> _WORK ITEM_
Give back exactly the lines of the material below that start at the line containing "(705, 411) = (968, 699): black" and end at the line containing "(667, 328) = (515, 227): brown", and no others.
.....
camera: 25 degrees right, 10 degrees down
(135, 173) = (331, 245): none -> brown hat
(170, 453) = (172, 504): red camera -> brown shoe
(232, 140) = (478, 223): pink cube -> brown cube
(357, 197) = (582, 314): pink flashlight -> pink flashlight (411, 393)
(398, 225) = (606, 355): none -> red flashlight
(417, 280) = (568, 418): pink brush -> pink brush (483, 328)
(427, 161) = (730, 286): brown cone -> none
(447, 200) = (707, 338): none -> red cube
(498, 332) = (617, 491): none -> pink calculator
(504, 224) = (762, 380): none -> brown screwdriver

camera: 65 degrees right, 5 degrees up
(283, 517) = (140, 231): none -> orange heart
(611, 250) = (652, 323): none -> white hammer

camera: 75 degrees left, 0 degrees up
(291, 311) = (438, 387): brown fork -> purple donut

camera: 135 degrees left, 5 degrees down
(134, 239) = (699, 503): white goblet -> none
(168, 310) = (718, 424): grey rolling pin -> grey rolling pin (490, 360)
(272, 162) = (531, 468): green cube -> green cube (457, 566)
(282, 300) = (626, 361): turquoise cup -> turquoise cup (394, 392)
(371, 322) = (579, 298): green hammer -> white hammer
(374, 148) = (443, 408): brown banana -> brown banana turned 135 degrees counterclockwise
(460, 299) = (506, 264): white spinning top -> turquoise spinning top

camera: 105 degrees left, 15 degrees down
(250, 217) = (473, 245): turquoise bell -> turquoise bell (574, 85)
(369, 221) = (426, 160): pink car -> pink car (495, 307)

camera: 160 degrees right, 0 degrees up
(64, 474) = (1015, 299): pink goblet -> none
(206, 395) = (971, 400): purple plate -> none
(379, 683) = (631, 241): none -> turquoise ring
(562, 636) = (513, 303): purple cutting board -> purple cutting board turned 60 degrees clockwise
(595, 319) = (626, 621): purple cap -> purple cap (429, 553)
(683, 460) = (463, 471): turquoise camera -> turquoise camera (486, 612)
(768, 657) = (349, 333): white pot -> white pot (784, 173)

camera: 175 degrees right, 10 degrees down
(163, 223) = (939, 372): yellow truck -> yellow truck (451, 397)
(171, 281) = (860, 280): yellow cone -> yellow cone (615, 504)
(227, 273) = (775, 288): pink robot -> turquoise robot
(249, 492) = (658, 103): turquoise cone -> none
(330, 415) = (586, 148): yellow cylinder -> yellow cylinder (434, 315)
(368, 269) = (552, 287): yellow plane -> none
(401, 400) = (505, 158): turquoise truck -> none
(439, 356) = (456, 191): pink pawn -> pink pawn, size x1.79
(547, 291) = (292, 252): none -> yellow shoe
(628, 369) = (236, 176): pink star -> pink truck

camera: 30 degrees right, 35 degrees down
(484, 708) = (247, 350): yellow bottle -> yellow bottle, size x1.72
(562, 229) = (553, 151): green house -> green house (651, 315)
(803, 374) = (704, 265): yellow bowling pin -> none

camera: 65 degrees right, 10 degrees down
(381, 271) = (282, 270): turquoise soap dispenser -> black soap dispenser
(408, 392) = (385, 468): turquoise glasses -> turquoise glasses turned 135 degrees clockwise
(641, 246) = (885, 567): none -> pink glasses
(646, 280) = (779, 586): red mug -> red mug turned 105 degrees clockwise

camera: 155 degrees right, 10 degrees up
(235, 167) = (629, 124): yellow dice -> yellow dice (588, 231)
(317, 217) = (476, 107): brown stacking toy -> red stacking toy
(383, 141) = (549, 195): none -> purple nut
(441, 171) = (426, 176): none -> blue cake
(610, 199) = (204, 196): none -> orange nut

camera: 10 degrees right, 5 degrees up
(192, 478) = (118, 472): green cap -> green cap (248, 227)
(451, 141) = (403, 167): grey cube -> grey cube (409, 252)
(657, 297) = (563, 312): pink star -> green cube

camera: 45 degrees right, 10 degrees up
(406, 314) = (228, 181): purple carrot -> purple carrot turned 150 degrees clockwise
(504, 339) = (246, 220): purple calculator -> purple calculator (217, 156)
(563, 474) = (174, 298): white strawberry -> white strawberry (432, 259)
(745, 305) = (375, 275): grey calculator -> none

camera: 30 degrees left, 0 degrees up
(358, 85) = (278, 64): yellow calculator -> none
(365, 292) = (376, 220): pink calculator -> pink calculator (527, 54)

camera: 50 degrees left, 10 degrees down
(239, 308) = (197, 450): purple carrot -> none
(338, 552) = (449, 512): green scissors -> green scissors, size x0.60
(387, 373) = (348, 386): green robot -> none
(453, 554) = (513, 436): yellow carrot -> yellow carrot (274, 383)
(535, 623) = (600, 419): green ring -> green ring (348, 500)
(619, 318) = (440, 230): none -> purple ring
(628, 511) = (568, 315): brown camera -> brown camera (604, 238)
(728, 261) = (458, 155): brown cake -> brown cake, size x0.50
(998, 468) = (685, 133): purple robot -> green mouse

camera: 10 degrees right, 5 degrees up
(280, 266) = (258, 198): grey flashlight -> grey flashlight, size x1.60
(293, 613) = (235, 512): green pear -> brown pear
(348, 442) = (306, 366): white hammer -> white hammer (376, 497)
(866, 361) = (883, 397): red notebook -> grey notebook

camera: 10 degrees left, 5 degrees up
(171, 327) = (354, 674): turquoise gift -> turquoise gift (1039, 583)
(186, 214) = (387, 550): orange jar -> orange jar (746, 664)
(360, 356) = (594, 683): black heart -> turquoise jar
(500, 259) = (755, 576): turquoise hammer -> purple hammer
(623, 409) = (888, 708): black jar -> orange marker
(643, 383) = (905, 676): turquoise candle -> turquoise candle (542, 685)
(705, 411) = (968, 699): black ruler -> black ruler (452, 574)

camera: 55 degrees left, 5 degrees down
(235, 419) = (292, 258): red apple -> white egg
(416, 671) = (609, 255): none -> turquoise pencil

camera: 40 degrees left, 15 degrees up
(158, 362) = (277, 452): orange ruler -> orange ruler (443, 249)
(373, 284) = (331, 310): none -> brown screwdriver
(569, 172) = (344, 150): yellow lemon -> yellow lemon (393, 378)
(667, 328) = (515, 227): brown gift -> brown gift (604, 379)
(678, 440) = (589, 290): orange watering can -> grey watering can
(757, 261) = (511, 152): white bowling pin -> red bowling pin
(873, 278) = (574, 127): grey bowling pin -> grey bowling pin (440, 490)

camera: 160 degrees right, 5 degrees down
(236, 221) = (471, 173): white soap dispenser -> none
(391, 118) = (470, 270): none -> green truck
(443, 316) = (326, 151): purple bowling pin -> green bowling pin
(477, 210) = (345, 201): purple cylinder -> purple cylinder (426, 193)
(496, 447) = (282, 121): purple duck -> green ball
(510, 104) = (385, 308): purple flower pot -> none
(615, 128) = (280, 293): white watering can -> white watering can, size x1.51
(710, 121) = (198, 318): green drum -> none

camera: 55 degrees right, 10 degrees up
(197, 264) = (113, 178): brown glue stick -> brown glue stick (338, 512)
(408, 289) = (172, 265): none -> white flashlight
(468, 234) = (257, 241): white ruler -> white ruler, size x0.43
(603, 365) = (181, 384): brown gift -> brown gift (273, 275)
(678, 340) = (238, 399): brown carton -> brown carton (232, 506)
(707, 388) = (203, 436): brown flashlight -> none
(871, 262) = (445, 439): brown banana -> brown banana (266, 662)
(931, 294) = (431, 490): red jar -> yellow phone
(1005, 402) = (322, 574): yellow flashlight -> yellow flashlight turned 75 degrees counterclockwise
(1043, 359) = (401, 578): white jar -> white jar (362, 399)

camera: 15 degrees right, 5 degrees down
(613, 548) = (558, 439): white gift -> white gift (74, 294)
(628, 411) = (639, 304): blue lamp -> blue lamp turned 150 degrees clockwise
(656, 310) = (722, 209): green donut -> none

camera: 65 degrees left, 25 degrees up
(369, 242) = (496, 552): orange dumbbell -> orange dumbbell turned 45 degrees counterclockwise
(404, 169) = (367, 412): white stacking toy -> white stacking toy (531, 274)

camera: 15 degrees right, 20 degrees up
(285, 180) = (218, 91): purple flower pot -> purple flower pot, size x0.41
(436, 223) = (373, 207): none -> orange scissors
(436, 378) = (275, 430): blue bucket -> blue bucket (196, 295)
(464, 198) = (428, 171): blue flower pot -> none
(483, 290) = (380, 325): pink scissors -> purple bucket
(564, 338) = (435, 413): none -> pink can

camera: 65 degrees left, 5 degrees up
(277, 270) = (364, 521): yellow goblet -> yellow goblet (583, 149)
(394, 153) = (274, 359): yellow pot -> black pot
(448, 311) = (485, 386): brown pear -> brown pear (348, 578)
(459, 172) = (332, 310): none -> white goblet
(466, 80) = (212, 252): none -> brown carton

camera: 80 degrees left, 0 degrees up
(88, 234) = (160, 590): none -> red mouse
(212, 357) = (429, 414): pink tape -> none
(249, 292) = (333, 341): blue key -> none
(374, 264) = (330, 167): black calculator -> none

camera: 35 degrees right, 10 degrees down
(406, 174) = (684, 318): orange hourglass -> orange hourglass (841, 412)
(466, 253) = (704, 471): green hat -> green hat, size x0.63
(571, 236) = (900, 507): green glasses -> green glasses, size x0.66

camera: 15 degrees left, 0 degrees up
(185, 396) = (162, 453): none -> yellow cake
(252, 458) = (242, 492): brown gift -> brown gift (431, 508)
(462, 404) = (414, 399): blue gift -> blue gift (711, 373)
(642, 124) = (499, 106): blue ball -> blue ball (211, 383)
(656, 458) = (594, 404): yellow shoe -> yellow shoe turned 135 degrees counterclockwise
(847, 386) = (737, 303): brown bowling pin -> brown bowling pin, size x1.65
.....
> _WRITTEN ANSWER_
(705, 411) = (968, 699): black ruler -> black ruler (452, 574)

camera: 55 degrees left, 5 degrees down
(235, 419) = (292, 258): red apple -> white egg
(416, 671) = (609, 255): none -> turquoise pencil

camera: 40 degrees left, 15 degrees up
(158, 362) = (277, 452): orange ruler -> orange ruler (443, 249)
(373, 284) = (331, 310): none -> brown screwdriver
(569, 172) = (344, 150): yellow lemon -> yellow lemon (393, 378)
(667, 328) = (515, 227): brown gift -> brown gift (604, 379)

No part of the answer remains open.